** Work task **
Each line below containing the word "zapato" needs to be shown.

** Data section **
· · ·
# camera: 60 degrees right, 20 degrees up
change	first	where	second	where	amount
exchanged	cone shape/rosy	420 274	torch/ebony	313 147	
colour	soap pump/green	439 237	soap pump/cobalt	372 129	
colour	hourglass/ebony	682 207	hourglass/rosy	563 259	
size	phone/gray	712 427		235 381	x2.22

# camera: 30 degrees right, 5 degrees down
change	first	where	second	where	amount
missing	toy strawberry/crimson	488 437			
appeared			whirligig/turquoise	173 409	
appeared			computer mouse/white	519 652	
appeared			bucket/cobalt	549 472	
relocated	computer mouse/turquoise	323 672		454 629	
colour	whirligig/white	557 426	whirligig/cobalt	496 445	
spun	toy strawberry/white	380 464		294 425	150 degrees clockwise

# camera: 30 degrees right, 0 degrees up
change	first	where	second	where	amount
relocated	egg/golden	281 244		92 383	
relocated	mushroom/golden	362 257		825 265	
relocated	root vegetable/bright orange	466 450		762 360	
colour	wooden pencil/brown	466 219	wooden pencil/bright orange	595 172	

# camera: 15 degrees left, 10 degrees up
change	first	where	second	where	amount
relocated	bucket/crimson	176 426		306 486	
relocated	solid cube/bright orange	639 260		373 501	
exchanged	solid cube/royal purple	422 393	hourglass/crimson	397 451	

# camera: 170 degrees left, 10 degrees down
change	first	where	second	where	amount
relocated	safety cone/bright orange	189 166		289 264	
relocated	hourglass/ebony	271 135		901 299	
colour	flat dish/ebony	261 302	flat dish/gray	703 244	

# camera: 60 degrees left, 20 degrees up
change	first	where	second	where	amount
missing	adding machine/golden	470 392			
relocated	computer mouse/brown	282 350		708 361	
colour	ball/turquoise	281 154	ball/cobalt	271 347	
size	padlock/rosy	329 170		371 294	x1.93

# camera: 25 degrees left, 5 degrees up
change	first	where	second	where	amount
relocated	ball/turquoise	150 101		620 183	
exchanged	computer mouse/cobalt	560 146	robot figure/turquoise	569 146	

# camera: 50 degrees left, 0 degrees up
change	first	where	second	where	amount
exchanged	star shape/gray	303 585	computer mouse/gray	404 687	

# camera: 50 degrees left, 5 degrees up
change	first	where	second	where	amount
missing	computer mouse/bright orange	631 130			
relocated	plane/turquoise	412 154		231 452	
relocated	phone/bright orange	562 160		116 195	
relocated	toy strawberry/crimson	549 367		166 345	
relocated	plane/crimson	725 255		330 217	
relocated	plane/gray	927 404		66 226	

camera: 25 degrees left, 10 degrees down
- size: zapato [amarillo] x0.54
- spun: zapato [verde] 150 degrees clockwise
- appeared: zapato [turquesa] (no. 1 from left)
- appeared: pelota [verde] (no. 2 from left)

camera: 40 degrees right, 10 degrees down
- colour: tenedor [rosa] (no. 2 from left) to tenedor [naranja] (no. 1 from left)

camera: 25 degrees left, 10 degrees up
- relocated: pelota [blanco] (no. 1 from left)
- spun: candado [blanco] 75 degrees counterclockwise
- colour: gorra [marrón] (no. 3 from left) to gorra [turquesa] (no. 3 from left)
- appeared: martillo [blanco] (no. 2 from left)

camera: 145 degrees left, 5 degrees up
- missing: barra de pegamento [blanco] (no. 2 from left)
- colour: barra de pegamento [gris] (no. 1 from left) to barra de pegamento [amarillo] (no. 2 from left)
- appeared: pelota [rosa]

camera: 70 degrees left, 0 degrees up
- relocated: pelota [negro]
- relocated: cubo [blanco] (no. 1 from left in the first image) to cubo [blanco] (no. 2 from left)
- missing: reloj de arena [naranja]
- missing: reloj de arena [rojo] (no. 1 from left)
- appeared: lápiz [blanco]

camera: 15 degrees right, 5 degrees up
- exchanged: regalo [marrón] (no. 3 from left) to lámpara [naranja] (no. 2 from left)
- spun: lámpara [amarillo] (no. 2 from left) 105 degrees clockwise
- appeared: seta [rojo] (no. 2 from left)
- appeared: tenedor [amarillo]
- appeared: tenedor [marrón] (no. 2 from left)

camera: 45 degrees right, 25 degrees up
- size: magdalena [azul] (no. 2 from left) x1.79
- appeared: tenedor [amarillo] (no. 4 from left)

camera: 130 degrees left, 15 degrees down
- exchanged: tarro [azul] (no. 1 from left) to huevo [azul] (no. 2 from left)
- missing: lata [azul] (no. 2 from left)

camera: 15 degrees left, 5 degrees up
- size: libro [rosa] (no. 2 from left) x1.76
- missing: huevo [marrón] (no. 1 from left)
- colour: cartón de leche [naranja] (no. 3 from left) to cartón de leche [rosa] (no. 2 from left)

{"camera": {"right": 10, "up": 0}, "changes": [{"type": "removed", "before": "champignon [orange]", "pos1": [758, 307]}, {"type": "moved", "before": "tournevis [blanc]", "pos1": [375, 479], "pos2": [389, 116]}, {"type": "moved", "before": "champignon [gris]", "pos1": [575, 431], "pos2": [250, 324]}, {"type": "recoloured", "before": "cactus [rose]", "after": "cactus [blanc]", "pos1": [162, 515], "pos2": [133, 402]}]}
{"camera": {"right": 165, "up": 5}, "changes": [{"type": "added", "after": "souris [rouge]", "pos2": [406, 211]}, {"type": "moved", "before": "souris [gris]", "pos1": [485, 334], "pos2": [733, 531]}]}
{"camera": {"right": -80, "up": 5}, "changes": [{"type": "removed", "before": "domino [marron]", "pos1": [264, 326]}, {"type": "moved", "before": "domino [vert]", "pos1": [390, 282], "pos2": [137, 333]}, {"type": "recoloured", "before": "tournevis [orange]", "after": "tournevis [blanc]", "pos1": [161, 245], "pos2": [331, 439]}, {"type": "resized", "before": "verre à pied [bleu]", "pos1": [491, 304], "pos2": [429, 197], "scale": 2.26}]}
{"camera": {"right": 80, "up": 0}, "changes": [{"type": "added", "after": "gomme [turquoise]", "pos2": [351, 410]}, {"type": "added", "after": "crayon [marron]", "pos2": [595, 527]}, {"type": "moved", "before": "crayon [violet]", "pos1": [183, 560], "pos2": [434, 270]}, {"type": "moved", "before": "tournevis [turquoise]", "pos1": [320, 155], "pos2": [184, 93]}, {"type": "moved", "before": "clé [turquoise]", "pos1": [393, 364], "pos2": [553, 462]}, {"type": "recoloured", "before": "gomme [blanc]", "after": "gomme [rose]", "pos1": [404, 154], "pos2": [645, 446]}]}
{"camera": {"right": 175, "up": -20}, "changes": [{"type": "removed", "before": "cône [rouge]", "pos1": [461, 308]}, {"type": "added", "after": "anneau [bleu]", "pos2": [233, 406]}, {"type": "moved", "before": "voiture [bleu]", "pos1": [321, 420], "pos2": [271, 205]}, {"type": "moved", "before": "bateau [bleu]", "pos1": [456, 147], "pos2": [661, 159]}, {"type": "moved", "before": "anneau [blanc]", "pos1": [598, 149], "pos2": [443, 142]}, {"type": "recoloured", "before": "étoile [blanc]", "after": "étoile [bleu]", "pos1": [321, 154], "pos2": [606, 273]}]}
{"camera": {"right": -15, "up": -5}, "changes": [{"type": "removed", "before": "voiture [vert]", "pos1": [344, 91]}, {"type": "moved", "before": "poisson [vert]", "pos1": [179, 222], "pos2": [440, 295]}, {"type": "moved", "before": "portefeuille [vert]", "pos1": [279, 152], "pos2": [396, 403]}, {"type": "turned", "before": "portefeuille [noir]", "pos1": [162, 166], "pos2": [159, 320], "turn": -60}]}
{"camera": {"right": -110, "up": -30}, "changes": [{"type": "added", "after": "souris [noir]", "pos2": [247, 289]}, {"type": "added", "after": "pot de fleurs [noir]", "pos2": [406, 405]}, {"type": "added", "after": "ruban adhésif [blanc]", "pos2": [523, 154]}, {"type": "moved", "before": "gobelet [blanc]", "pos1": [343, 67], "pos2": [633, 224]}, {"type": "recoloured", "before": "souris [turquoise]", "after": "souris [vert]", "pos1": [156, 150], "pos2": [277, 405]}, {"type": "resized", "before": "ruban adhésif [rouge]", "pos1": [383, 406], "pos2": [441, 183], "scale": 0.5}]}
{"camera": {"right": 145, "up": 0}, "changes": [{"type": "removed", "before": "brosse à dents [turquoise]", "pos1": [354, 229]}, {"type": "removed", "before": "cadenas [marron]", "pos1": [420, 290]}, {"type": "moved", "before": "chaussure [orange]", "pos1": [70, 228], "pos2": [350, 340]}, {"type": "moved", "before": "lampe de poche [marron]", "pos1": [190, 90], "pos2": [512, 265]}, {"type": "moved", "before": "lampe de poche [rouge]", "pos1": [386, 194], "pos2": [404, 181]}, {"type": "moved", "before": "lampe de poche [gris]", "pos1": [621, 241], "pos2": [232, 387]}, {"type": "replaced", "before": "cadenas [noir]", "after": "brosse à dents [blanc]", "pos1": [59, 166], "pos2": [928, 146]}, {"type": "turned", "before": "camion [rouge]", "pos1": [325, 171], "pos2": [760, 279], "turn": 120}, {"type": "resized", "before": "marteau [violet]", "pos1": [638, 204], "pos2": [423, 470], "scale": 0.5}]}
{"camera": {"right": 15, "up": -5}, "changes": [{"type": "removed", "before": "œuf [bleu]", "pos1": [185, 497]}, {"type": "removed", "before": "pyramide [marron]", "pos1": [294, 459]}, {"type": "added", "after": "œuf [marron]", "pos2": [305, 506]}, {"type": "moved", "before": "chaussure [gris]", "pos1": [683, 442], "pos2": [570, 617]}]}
· · ·
** Response to this exercise **
- size: zapato [amarillo] x0.54
- spun: zapato [verde] 150 degrees clockwise
- appeared: zapato [turquesa] (no. 1 from left)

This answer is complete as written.